What to do: Begin at the line containing "HALL1 pin OUT: D13 -> D8" and copy exactly through the last line of the listing, skipping every picture.

Entries supplied:
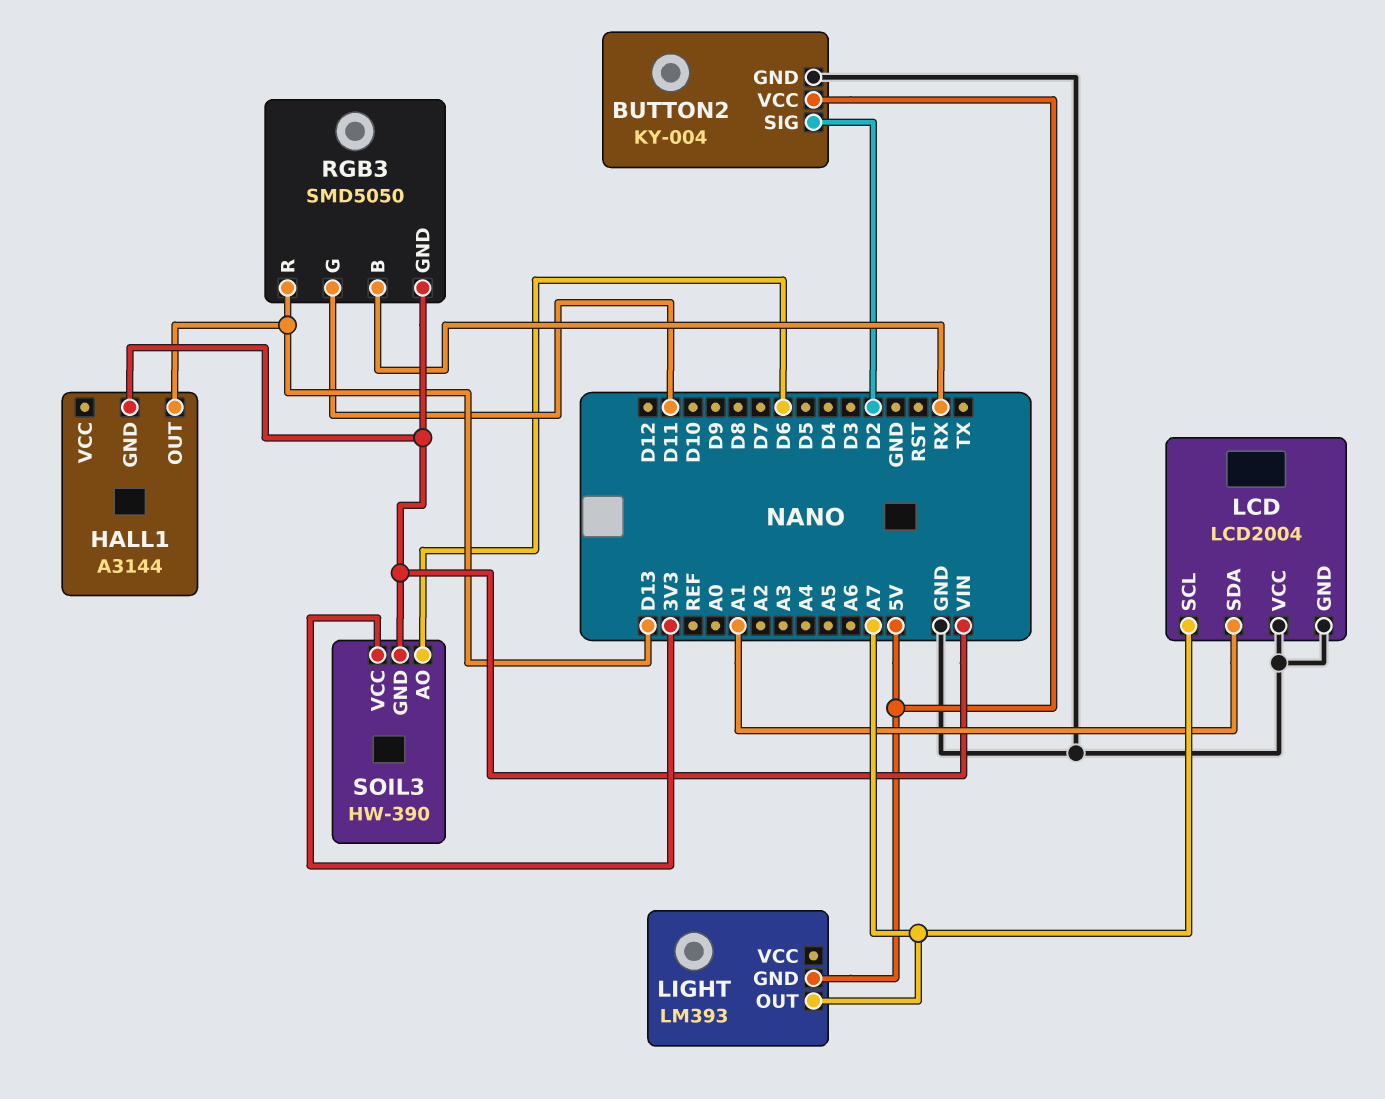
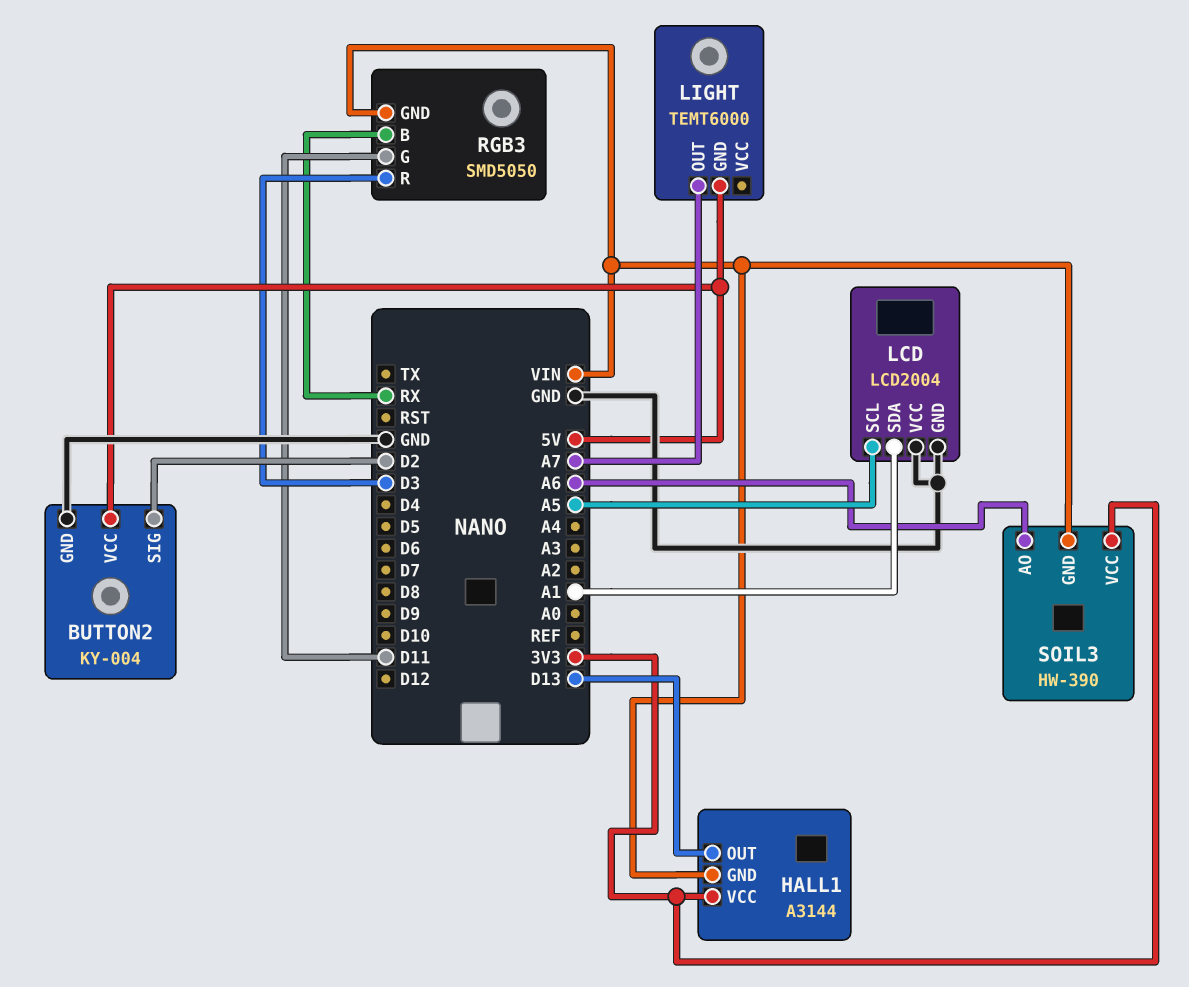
HALL1 pin VCC: none -> 3V3
LCD pin SCL: A7 -> A5
LIGHT: LM393 -> TEMT6000
RGB3 pin R: D13 -> D3
SOIL3 pin AO: D6 -> A6

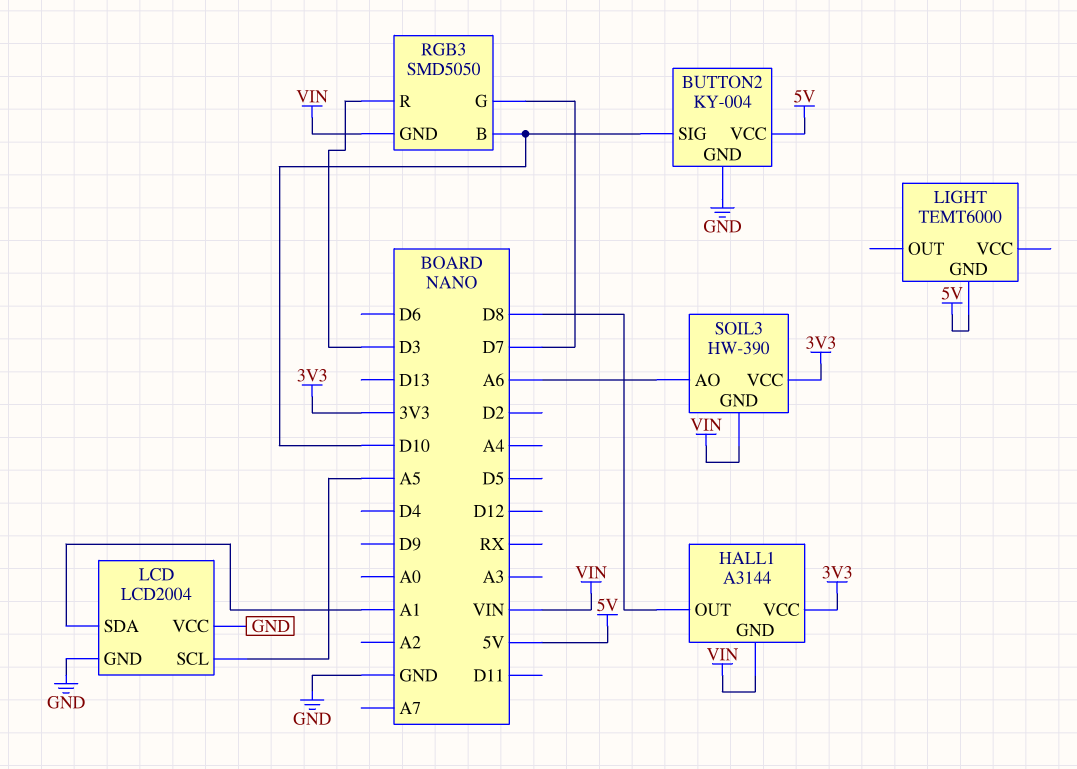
BUTTON2 pin SIG: D2 -> D10
HALL1 pin OUT: D13 -> D8
LIGHT pin OUT: A7 -> none
RGB3 pin B: RX -> D10
RGB3 pin G: D11 -> D7

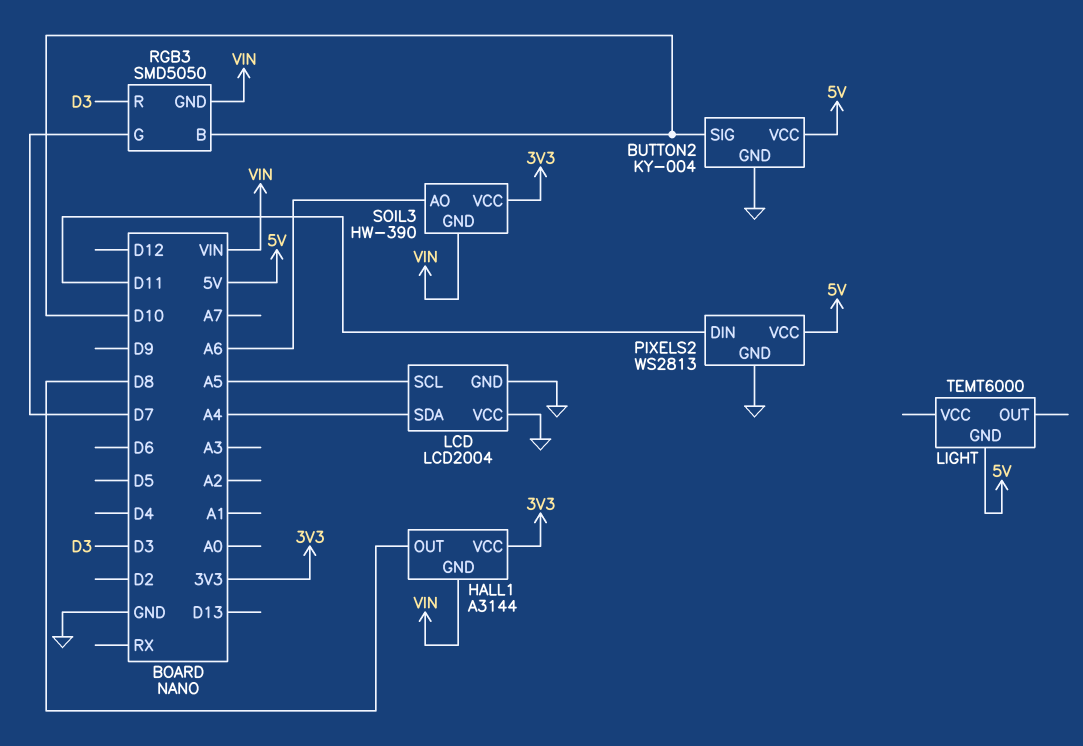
LCD pin SDA: A1 -> A4
PIXELS2: none -> WS2813
PIXELS2 pin DIN: none -> D11
PIXELS2 pin GND: none -> GND
PIXELS2 pin VCC: none -> 5V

Finished exercise:
HALL1 pin OUT: D13 -> D8
LIGHT pin OUT: A7 -> none
RGB3 pin B: RX -> D10
RGB3 pin G: D11 -> D7

LCD pin SDA: A1 -> A4
PIXELS2: none -> WS2813
PIXELS2 pin DIN: none -> D11
PIXELS2 pin GND: none -> GND
PIXELS2 pin VCC: none -> 5V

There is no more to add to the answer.